Segment Open
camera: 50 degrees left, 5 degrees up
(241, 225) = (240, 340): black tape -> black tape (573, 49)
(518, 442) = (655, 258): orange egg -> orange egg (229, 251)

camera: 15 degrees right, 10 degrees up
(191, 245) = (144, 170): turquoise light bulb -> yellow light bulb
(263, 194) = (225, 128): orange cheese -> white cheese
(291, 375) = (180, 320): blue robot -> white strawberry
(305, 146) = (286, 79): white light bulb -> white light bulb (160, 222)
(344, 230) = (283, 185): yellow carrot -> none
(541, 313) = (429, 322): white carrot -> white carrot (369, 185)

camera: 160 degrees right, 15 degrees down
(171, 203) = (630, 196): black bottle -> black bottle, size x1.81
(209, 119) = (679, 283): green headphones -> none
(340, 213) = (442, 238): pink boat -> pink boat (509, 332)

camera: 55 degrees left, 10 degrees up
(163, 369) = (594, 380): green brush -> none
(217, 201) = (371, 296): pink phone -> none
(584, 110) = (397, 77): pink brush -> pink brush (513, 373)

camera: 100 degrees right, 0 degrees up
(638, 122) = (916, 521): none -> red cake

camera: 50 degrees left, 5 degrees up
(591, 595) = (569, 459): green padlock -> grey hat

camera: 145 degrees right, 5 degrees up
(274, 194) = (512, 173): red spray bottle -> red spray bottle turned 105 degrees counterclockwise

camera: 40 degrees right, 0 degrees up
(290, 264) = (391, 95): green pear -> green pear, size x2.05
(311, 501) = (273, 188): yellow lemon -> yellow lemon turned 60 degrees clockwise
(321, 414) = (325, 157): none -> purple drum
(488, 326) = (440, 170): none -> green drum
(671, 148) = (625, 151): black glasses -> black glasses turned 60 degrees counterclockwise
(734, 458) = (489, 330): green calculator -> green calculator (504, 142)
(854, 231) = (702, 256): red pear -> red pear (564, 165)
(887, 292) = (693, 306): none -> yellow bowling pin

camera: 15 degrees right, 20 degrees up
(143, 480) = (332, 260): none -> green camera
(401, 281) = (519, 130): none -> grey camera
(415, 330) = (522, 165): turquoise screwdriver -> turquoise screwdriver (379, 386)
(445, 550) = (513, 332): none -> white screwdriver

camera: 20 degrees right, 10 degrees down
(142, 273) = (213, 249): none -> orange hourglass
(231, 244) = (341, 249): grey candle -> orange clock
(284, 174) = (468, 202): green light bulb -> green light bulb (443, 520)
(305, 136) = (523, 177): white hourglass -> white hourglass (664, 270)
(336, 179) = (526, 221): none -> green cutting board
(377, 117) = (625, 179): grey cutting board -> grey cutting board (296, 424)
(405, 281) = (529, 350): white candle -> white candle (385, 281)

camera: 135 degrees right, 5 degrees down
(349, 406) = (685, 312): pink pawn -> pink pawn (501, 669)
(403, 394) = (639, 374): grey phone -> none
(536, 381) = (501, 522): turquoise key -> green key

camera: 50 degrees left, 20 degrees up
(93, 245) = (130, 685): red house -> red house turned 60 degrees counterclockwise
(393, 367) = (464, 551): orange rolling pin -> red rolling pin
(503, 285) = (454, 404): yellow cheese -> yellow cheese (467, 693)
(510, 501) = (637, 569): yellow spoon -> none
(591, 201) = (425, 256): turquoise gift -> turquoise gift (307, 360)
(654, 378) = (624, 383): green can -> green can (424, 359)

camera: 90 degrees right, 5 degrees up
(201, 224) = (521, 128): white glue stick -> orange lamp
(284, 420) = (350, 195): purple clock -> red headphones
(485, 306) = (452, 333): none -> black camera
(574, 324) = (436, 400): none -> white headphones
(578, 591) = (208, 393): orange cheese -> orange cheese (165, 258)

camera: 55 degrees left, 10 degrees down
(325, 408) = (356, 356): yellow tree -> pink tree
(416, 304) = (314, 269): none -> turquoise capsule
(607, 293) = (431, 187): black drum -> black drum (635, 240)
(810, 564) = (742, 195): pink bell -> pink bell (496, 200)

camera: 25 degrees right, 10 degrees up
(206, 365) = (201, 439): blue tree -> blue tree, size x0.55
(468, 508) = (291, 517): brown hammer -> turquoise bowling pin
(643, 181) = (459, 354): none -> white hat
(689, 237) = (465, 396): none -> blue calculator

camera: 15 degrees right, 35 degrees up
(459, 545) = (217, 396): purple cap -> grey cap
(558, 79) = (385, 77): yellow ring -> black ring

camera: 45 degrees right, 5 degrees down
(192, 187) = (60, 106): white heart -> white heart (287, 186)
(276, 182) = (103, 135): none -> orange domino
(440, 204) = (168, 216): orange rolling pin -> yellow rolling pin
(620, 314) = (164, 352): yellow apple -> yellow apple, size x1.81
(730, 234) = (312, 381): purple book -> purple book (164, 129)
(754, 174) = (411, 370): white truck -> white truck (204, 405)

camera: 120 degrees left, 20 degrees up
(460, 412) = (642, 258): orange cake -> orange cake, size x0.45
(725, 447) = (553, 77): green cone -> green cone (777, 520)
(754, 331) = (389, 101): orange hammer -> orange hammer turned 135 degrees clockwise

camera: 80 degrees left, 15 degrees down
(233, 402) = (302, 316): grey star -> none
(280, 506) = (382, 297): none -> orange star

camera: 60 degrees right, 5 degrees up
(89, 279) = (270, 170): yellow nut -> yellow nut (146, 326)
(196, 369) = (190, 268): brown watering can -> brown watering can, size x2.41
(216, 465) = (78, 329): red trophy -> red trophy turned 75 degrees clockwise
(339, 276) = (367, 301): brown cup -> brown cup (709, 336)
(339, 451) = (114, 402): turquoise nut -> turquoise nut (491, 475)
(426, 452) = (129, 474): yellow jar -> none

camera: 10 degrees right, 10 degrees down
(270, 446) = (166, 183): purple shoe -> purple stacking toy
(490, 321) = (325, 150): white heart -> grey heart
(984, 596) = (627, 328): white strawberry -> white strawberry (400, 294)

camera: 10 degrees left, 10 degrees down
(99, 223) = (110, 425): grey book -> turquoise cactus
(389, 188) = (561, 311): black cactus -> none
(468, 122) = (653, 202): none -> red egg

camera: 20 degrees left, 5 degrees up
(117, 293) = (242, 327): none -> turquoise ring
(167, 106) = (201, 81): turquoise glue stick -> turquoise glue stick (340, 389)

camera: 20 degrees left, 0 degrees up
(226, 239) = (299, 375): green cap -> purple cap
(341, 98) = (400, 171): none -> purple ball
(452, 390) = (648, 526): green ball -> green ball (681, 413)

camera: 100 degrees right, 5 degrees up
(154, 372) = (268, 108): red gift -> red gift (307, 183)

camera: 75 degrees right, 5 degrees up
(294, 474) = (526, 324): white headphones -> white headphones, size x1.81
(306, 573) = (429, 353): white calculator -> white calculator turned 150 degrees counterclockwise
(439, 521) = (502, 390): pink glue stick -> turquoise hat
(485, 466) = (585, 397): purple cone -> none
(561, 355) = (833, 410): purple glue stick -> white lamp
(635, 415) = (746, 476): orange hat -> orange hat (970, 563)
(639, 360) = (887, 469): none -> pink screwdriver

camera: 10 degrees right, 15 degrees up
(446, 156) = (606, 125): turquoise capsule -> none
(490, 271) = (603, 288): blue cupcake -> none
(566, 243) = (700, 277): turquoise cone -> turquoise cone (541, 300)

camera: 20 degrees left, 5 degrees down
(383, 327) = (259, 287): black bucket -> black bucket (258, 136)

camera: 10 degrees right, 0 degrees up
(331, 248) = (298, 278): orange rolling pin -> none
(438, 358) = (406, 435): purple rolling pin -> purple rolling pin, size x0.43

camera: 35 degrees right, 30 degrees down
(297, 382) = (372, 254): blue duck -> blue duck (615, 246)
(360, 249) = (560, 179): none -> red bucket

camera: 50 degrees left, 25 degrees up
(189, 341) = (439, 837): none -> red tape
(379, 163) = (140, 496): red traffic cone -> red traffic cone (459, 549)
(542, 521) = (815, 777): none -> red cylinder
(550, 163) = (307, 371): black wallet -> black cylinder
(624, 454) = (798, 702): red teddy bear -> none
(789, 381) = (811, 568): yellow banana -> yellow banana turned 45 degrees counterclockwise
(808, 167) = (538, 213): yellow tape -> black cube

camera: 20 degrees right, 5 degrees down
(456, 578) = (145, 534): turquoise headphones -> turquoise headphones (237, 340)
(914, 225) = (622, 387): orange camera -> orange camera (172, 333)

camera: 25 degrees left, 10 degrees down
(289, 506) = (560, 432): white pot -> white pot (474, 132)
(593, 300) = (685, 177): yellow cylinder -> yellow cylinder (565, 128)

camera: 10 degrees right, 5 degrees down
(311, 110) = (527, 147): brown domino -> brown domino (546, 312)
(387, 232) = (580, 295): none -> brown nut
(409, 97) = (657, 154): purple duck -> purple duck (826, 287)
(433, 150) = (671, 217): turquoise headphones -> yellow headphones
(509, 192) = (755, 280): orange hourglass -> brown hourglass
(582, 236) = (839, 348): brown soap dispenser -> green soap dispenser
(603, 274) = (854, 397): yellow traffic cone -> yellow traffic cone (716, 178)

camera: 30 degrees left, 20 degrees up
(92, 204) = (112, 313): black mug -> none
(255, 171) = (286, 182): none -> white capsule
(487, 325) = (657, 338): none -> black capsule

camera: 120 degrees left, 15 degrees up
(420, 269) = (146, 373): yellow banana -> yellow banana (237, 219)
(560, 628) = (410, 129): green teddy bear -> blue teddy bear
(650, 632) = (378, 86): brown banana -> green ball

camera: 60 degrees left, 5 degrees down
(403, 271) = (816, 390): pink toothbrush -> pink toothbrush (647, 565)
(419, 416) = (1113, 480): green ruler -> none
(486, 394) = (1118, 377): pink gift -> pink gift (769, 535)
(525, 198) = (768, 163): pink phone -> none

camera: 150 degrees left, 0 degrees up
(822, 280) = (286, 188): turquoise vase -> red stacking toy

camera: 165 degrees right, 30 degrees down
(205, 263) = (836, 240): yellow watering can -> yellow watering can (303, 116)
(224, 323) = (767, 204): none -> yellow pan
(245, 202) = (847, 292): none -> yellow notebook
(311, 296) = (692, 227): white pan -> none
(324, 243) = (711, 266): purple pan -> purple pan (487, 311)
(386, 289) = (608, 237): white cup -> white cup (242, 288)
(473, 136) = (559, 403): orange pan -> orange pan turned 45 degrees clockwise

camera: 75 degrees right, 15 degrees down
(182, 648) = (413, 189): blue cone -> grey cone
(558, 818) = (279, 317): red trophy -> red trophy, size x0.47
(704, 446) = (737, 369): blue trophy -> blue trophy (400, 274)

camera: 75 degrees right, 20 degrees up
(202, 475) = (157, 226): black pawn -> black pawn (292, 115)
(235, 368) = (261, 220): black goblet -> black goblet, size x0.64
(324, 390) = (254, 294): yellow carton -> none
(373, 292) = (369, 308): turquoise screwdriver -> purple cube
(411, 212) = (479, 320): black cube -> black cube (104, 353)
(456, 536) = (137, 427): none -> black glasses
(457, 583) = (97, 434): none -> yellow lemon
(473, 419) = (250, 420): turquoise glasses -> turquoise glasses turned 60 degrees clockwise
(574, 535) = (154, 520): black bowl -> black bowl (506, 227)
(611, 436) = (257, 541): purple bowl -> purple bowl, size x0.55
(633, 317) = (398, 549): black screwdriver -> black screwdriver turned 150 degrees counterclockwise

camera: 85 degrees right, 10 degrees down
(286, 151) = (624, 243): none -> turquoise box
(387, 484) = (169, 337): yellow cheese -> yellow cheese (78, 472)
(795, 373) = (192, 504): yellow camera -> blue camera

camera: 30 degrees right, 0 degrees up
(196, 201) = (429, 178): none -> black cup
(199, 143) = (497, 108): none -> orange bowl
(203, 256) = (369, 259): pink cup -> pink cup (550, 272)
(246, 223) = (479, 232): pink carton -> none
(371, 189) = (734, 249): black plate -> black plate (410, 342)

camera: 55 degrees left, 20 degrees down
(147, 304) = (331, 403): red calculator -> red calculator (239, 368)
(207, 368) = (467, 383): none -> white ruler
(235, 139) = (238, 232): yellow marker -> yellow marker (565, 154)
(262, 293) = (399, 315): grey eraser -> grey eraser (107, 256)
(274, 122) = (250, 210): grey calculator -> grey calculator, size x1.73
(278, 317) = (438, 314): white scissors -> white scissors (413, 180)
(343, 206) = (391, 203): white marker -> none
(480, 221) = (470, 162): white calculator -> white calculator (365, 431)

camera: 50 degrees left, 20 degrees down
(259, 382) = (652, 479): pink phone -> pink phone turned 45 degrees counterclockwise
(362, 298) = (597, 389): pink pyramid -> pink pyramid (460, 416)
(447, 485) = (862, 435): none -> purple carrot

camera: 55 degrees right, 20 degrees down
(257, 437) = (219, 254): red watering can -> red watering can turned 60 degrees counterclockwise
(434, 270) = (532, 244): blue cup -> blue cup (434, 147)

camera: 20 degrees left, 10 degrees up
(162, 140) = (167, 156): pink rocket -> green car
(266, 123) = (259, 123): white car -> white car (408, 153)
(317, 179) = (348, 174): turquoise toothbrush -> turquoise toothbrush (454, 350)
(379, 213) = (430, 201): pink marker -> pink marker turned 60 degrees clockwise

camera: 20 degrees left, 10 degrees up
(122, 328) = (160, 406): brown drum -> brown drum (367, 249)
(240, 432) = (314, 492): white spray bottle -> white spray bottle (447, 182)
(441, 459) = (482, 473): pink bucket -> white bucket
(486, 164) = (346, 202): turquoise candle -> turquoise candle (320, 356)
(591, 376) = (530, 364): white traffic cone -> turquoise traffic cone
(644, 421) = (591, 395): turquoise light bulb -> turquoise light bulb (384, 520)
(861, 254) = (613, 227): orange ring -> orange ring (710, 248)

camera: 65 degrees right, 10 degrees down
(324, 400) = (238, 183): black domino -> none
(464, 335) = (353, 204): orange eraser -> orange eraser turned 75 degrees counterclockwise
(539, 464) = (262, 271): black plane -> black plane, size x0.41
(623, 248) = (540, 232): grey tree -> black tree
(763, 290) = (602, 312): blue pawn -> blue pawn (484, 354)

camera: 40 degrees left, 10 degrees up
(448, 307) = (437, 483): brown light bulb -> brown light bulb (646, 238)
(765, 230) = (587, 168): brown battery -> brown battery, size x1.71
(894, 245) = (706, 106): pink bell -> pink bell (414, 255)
Segment Closed
◆ Required work:
Once you find the line with "(607, 293) = (431, 187): black" above, print it and every line after it up to and including the line with "(643, 181) = (459, 354): none -> white hat", exactly as written and nothing else.

◆ Solution for this exercise:
(607, 293) = (431, 187): black drum -> black drum (635, 240)
(810, 564) = (742, 195): pink bell -> pink bell (496, 200)

camera: 25 degrees right, 10 degrees up
(206, 365) = (201, 439): blue tree -> blue tree, size x0.55
(468, 508) = (291, 517): brown hammer -> turquoise bowling pin
(643, 181) = (459, 354): none -> white hat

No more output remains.